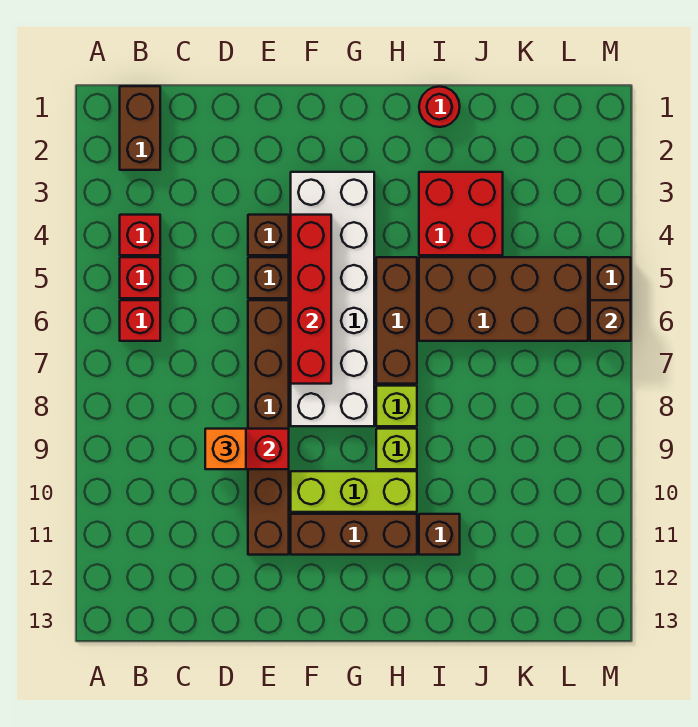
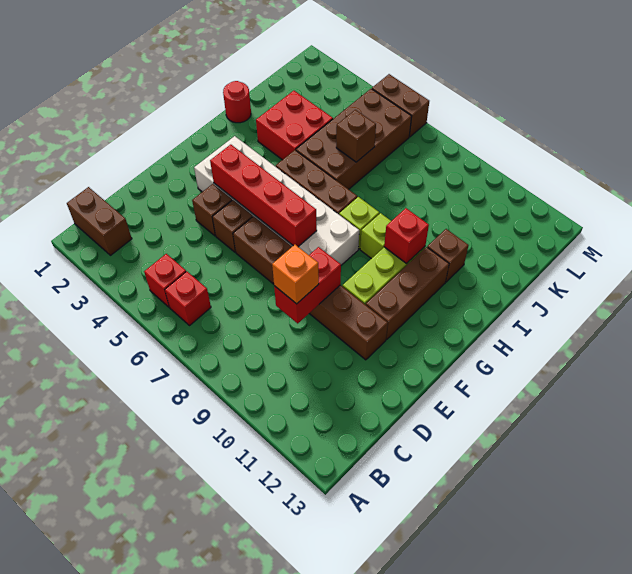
red brick B4 level 1 -> red brick H10 level 2
brown brick M6 level 2 -> brown brick J6 level 2

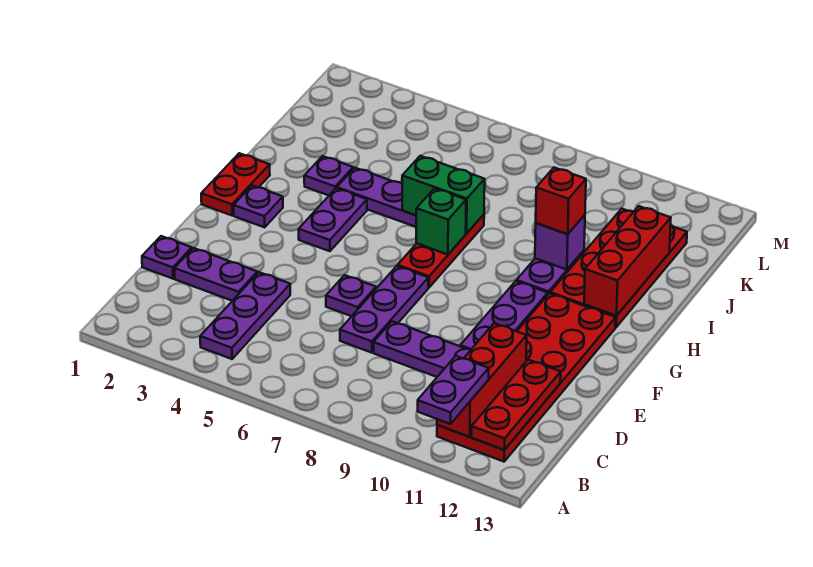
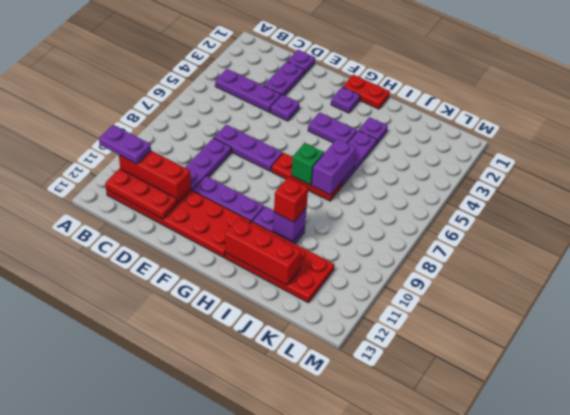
purple plate E6 level 1 -> purple plate E4 level 1
green brick I6:I7 level 2 -> purple brick I6:I7 level 2

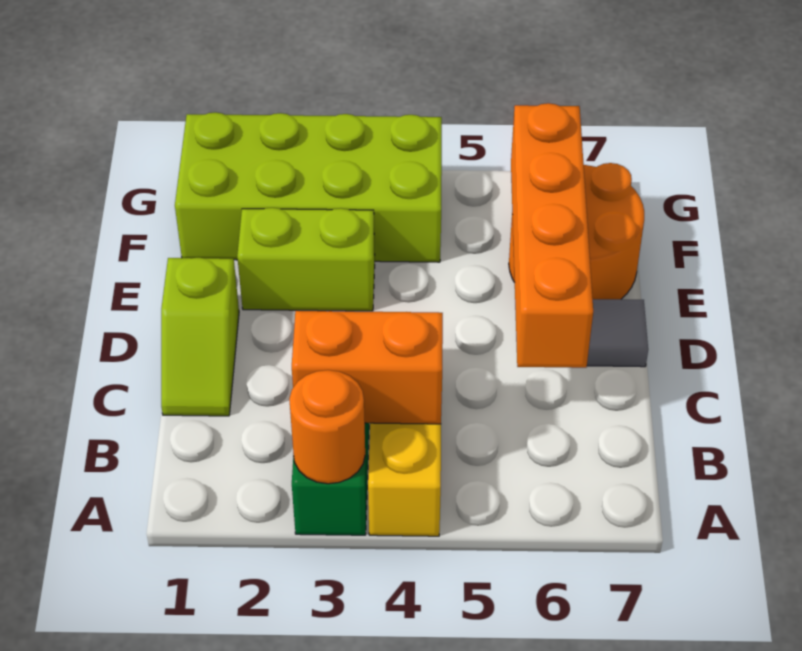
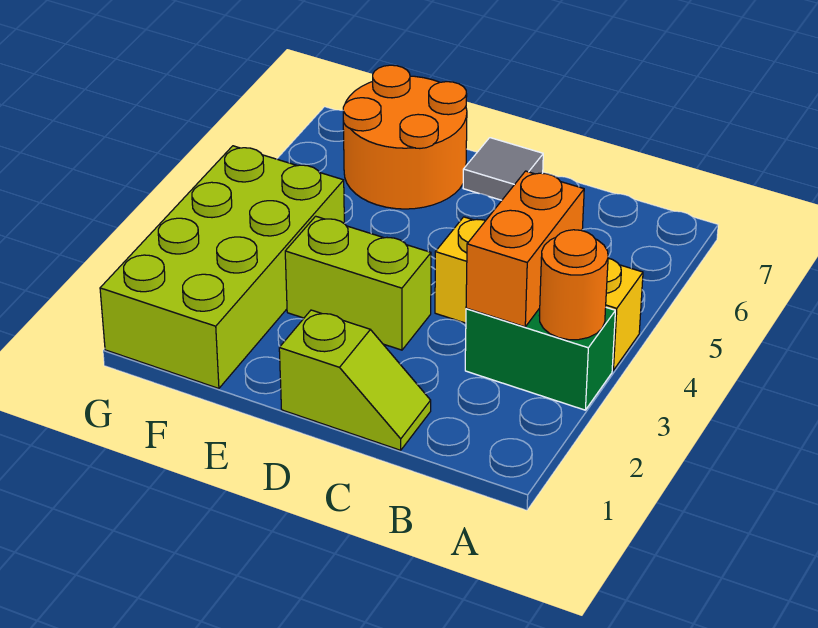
orange brick C6:F6 level 2 -> none
lime brick E2:E3 level 1 -> lime brick D3:E3 level 1

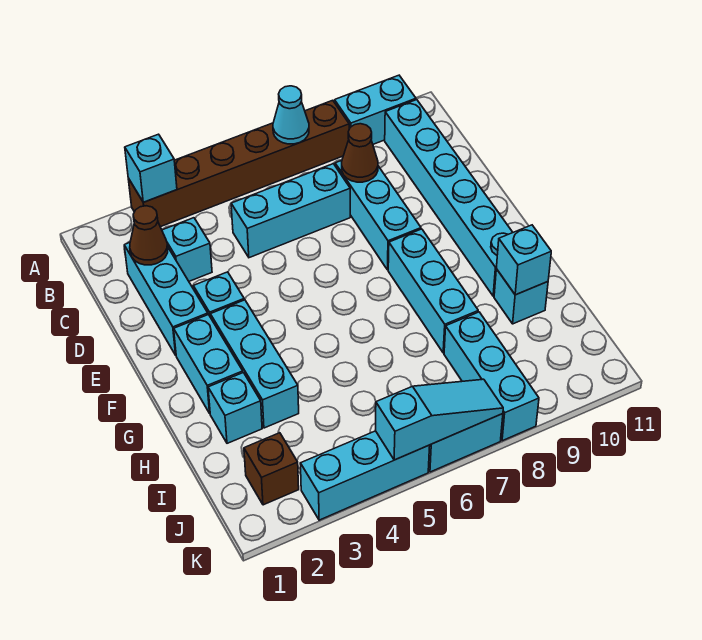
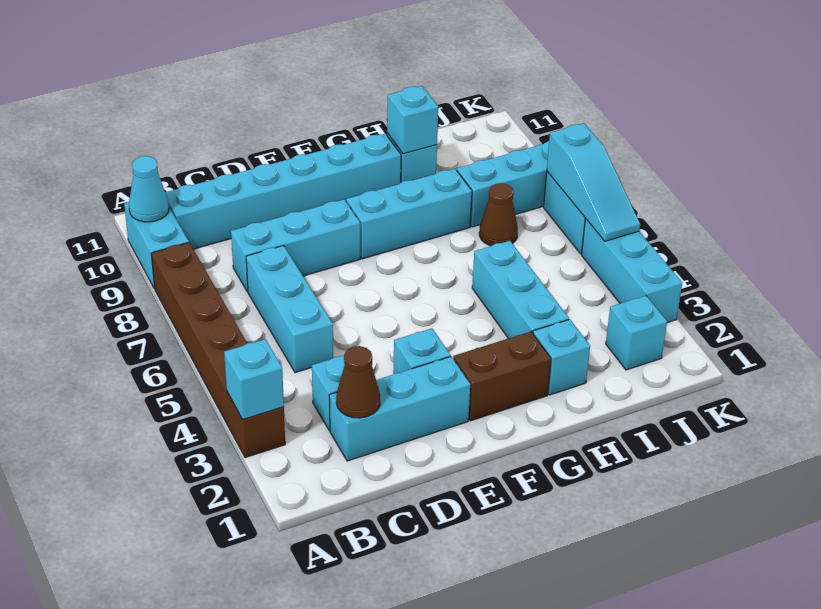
cyan cone A7 level 2 -> cyan cone A10 level 2
brown cone C8 level 2 -> brown cone I7 level 1
cyan brick F2:G2 level 1 -> brown brick F2:G2 level 1
cyan brick F3:H3 level 1 -> cyan brick H3:H5 level 1
brown brick J2 level 1 -> cyan brick J2 level 1
cyan slope K5:K7 level 2 top 5 -> cyan slope K5:K7 level 2 top 7

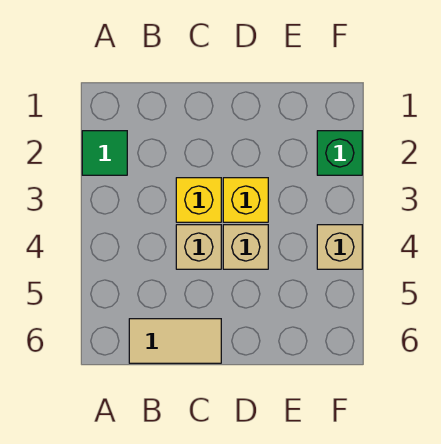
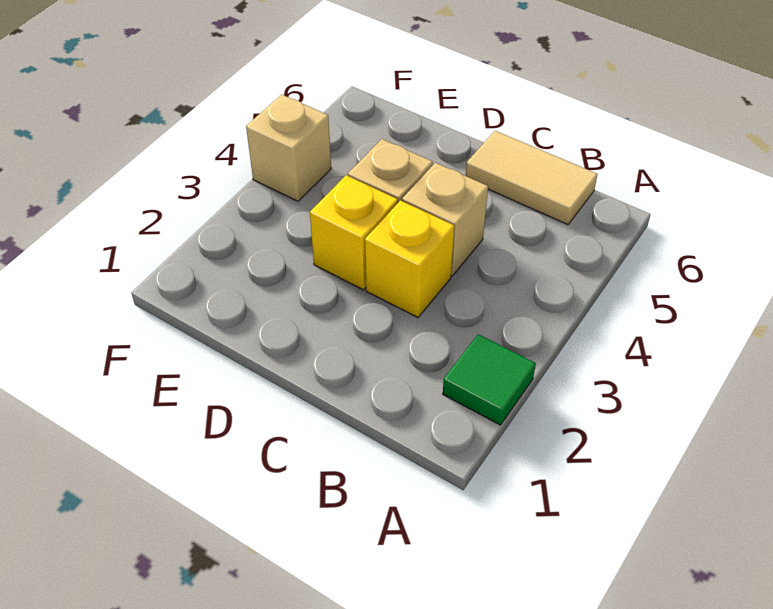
green brick F2 level 1 -> none

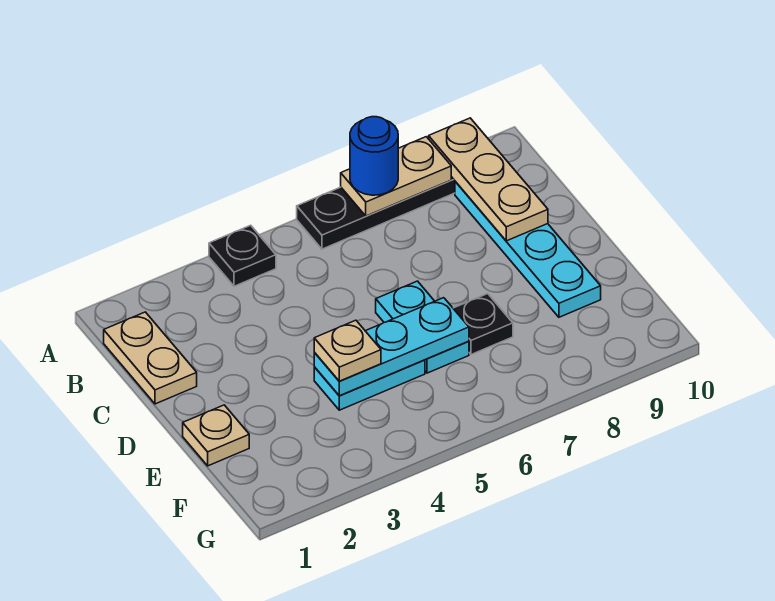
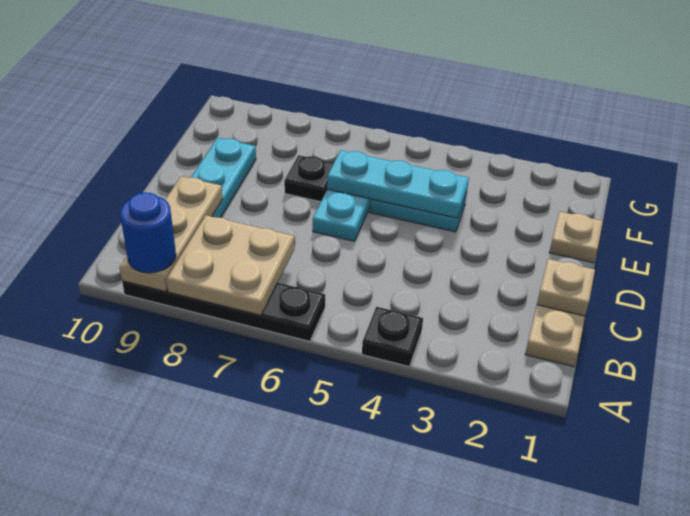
tan plate A7:A8 level 2 -> tan plate A7:B8 level 2
blue round brick A7 level 3 -> blue round brick A9 level 3
tan plate E4 level 3 -> tan plate C1 level 2

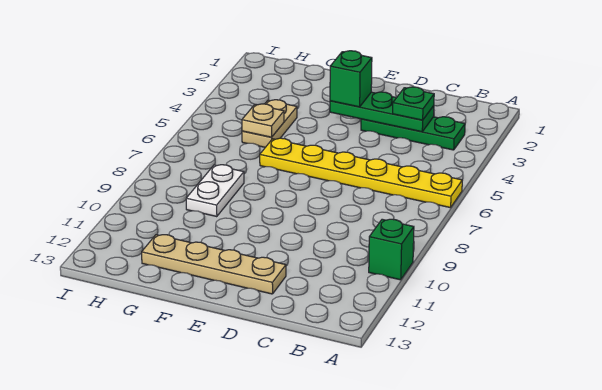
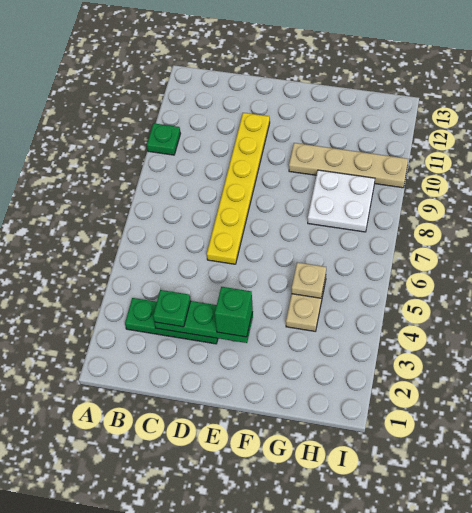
yellow plate A6:F6 level 1 -> yellow plate D6:D11 level 1
green brick A10 level 1 -> green plate A10 level 1
tan plate D12:G12 level 1 -> tan plate F10:I10 level 1
white plate G8:G9 level 1 -> white plate G8:H9 level 1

○ ○ ○ ○ ○ ○ ○

§ The problem:
Count, in the listing above, every line that includes "brick". The number is the whole answer.

§ Answer for this exercise:
11